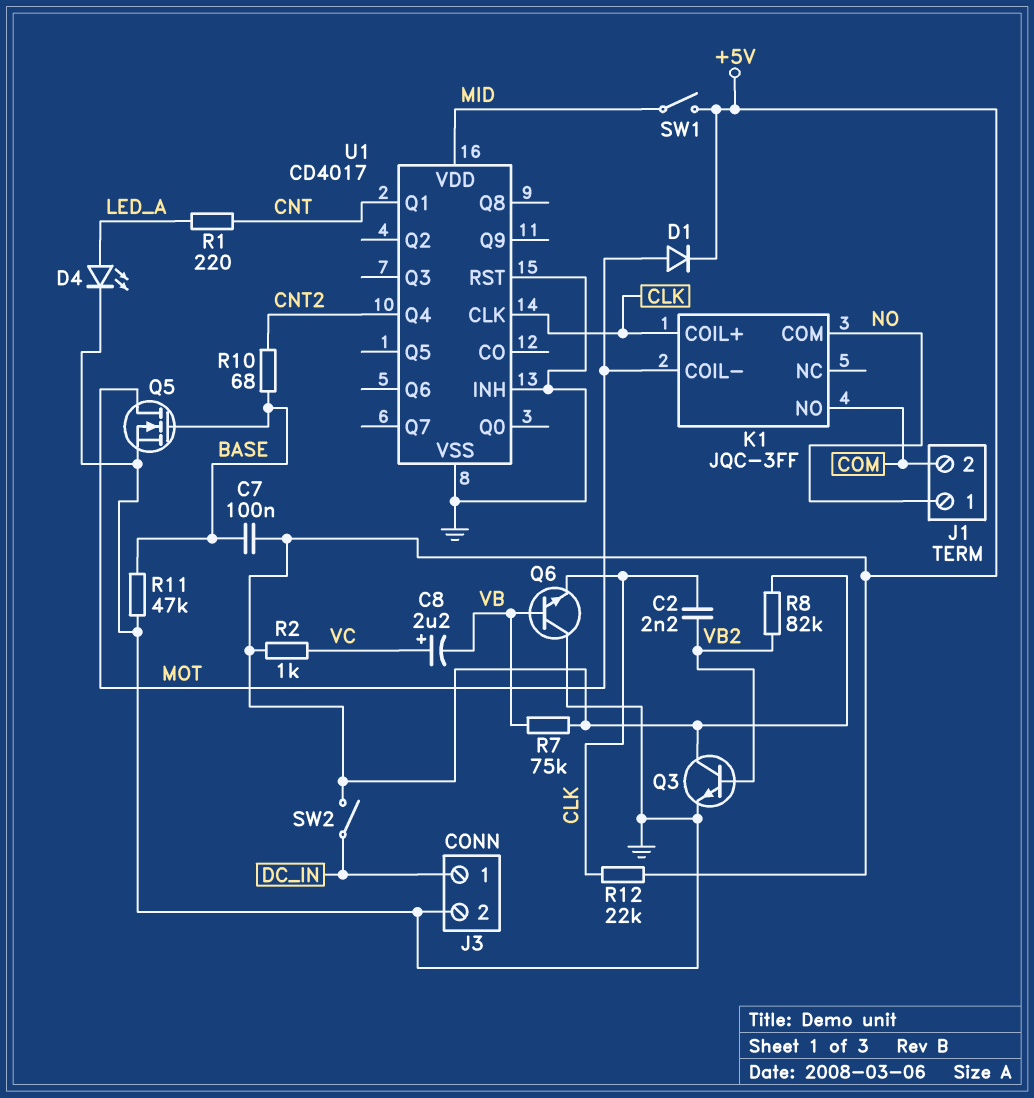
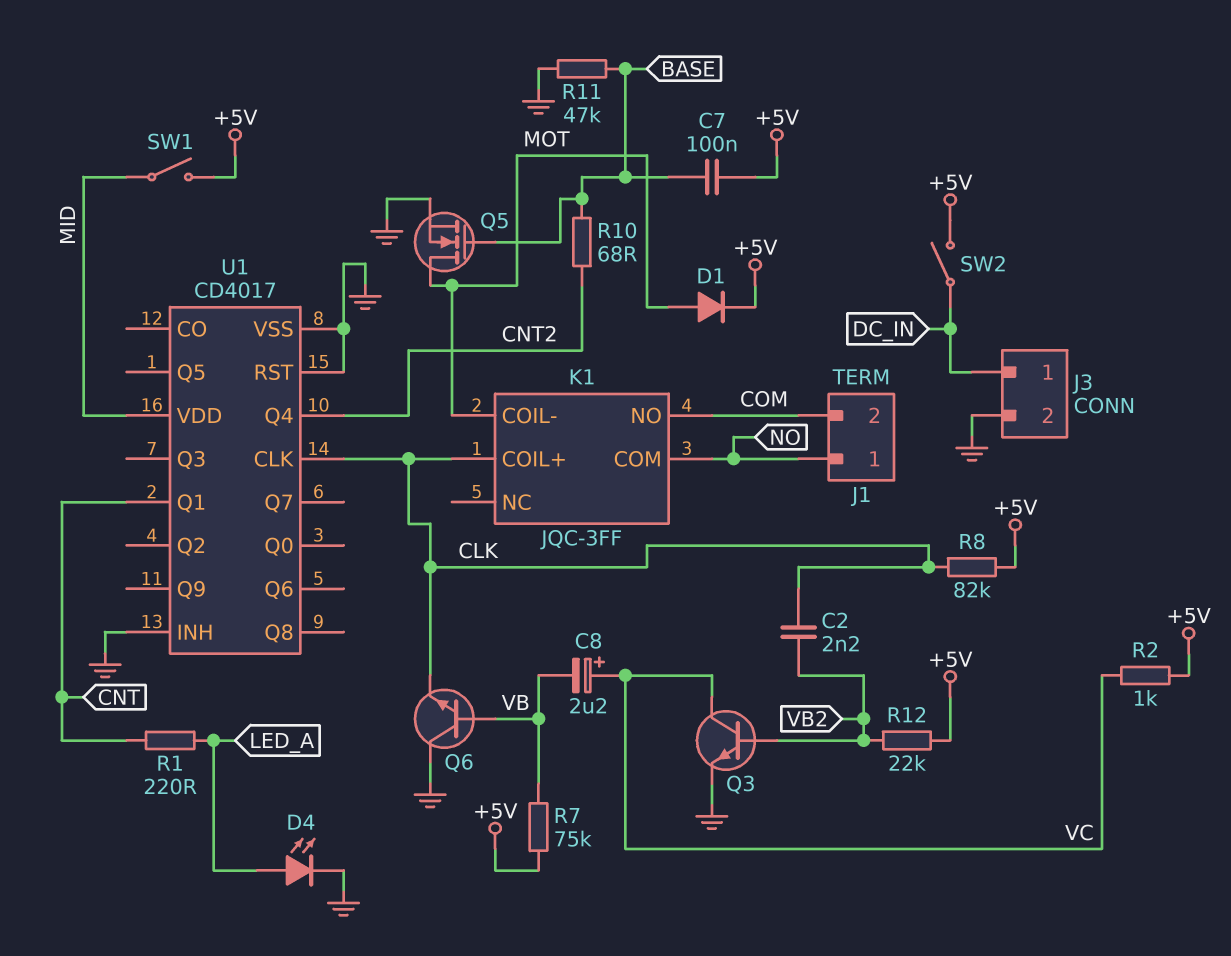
Q3: NPN (B VB2, C +5V, E GND) -> NPN (B VB2, C VC, E GND)
R8: 82k (+5V, VB2) -> 82k (+5V, CLK)
R12: 22k (+5V, CLK) -> 22k (+5V, VB2)

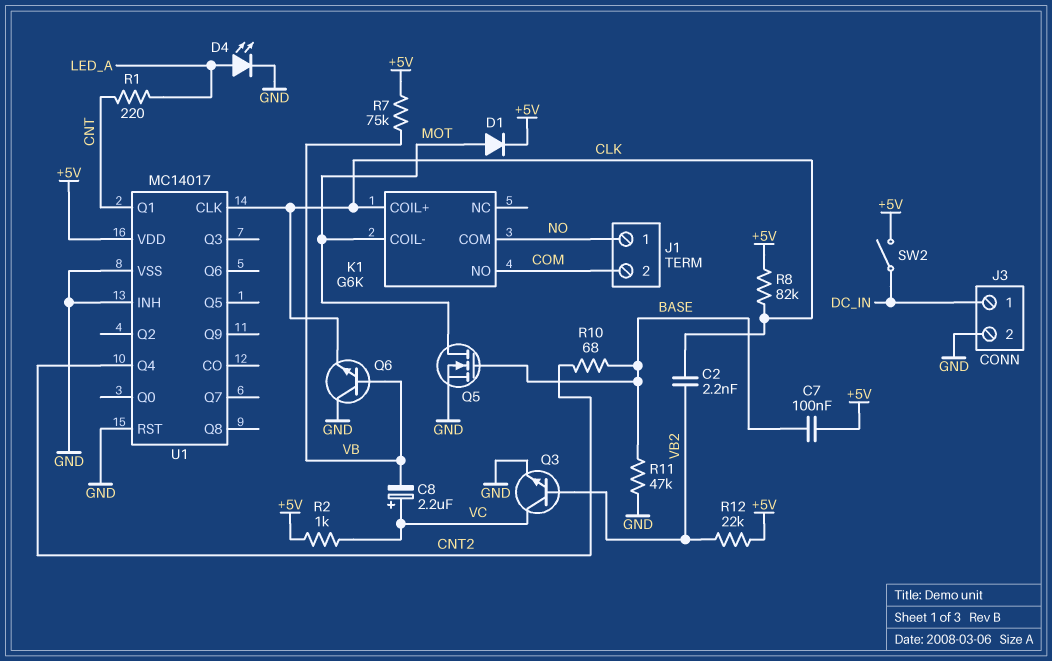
K1: JQC-3FF -> G6K
SW1: switch (+5V, MID) -> none
U1: CD4017 -> MC14017
U1 pin VDD: MID -> +5V

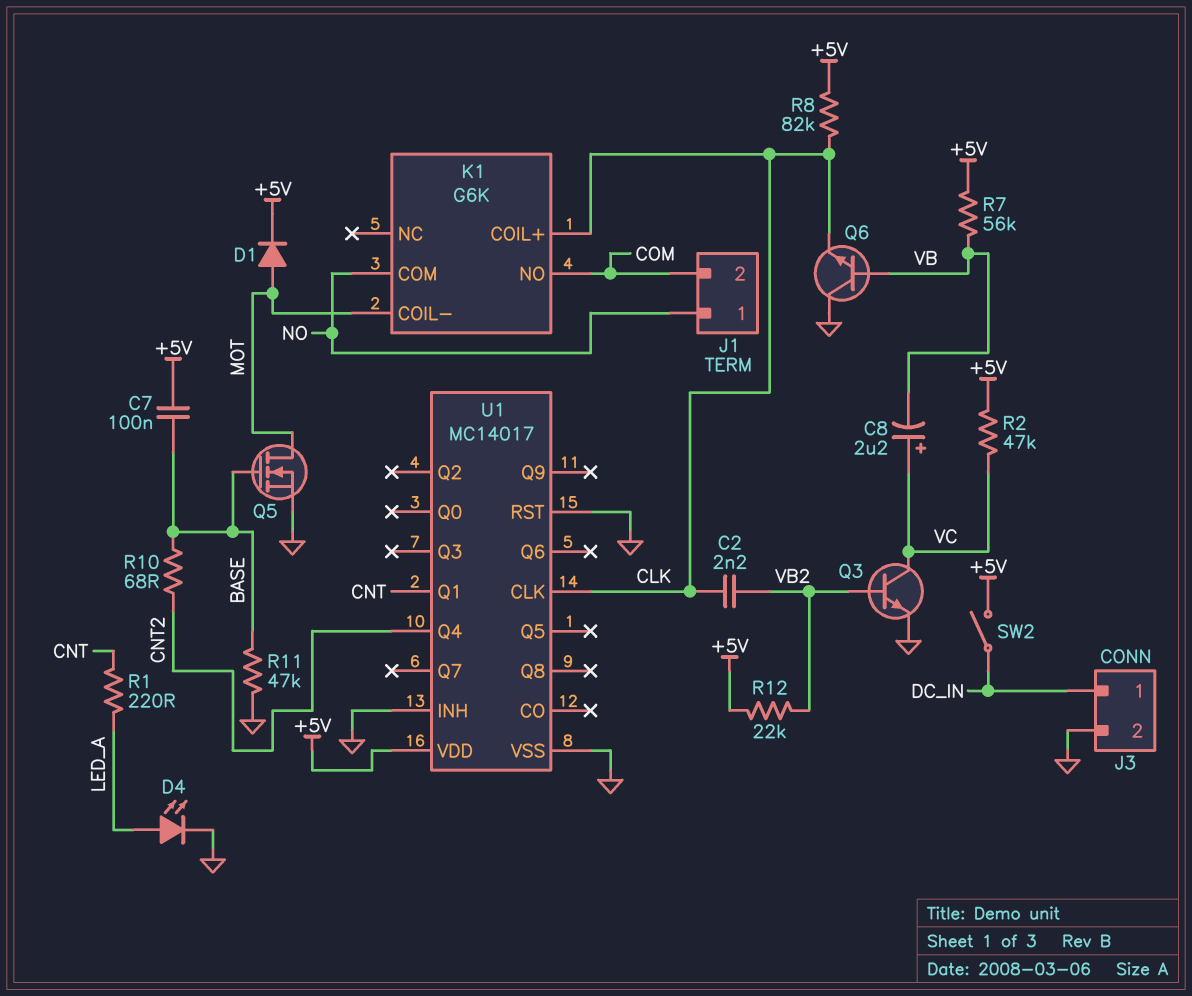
R2: 1k (+5V, VC) -> 47k (+5V, VC)
R7: 75k (+5V, VB) -> 56k (+5V, VB)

+ + + +

What the task asks: In the records above, transcribe exactly the lines from the one containing "K1: JQC-3FF -> G6K" through the last line, both included, and skip the pictures.

Worked solution:
K1: JQC-3FF -> G6K
SW1: switch (+5V, MID) -> none
U1: CD4017 -> MC14017
U1 pin VDD: MID -> +5V

R2: 1k (+5V, VC) -> 47k (+5V, VC)
R7: 75k (+5V, VB) -> 56k (+5V, VB)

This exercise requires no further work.